▶ Task statement
I'd like the data below restated word for word, with the pictures left out.

▶ Source material
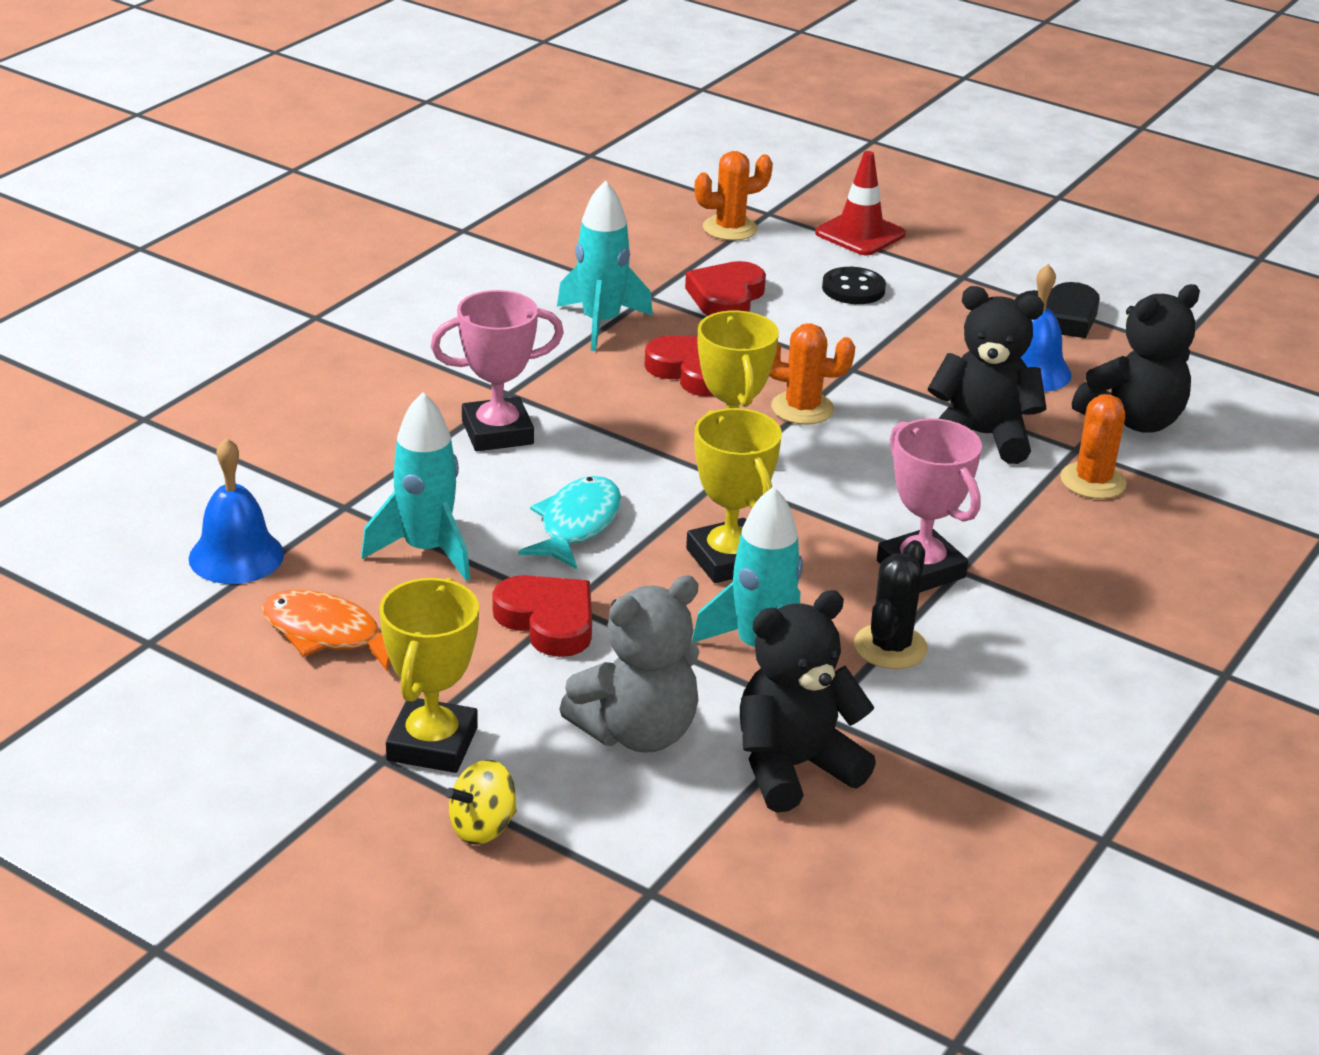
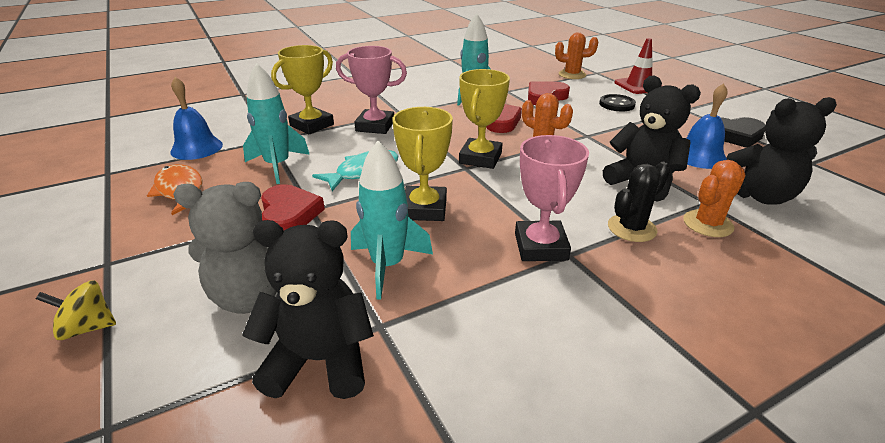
camera: 30 degrees right, 0 degrees up
(432, 744) = (141, 263): yellow trophy -> yellow trophy (312, 125)
(890, 647) = (475, 292): black cactus -> black cactus (631, 228)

▶ Task solution
camera: 30 degrees right, 0 degrees up
(432, 744) = (141, 263): yellow trophy -> yellow trophy (312, 125)
(890, 647) = (475, 292): black cactus -> black cactus (631, 228)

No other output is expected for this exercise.